▶ WORKING DATA

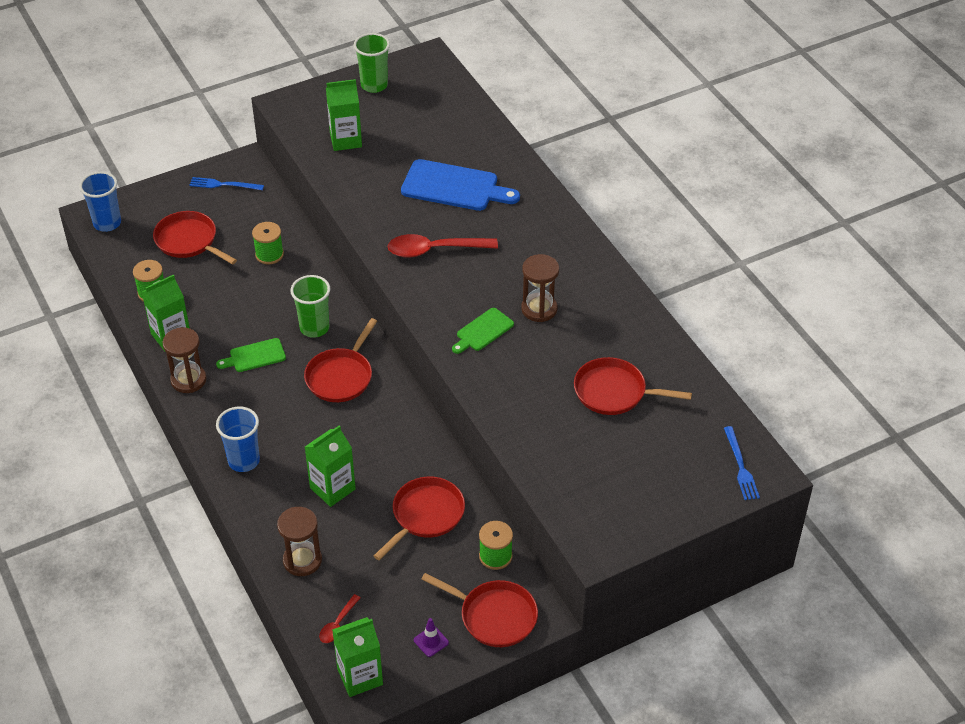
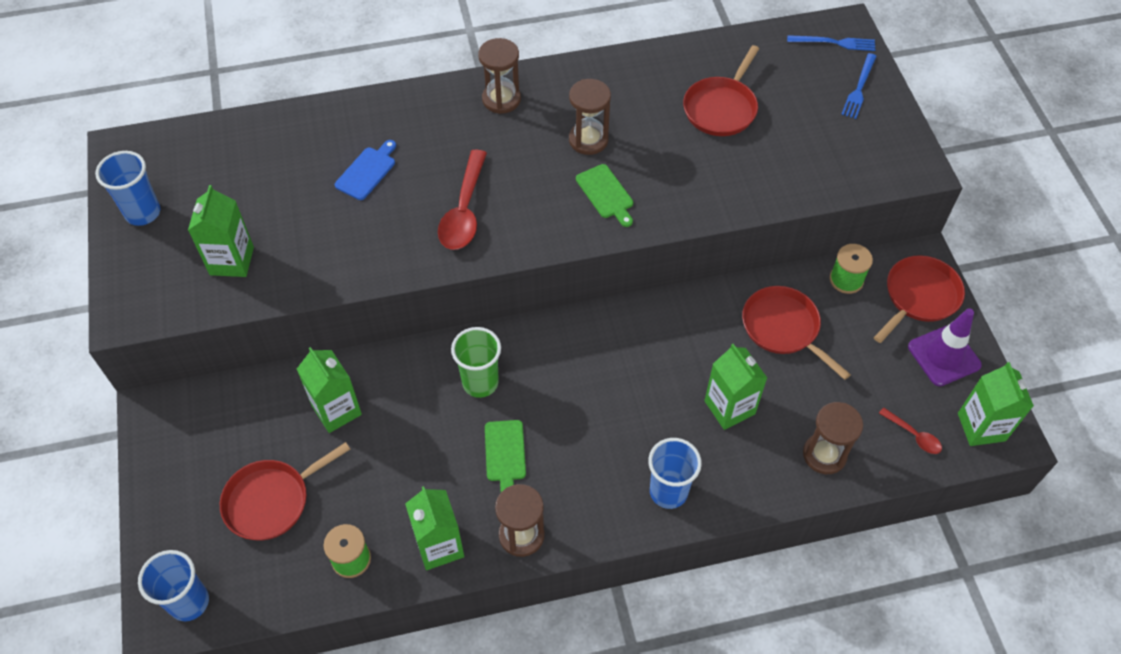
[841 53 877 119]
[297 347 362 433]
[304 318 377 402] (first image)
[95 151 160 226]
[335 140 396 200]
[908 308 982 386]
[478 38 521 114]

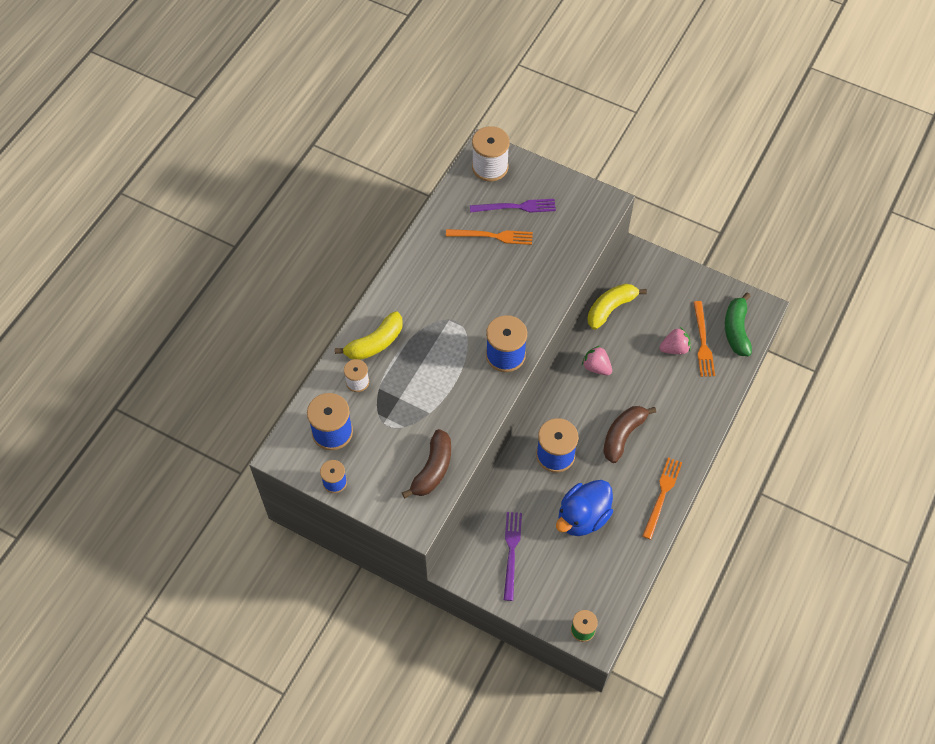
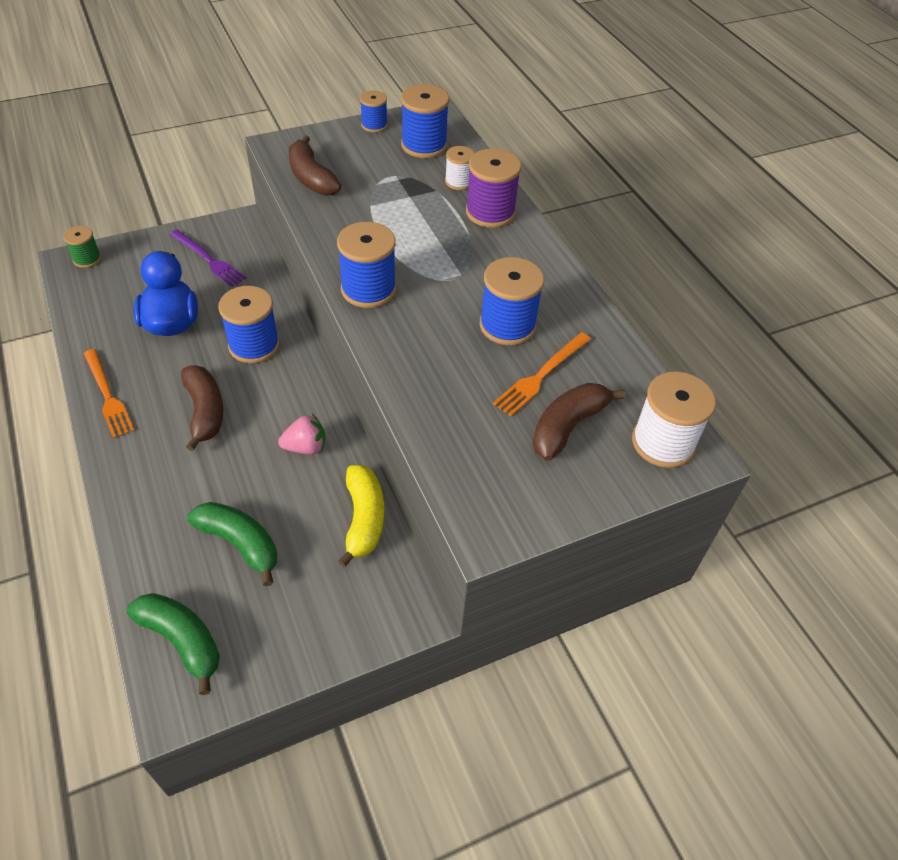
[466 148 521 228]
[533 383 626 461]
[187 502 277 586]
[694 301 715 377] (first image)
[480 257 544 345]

▶ AIM OF THE TASK
Give back the lines from the one containing "[95 151 160 226]" through the last line of the records above exactly as they appear, both included, and no pictures.

▶ ANSWER SPACE
[95 151 160 226]
[335 140 396 200]
[908 308 982 386]
[478 38 521 114]

[466 148 521 228]
[533 383 626 461]
[187 502 277 586]
[694 301 715 377] (first image)
[480 257 544 345]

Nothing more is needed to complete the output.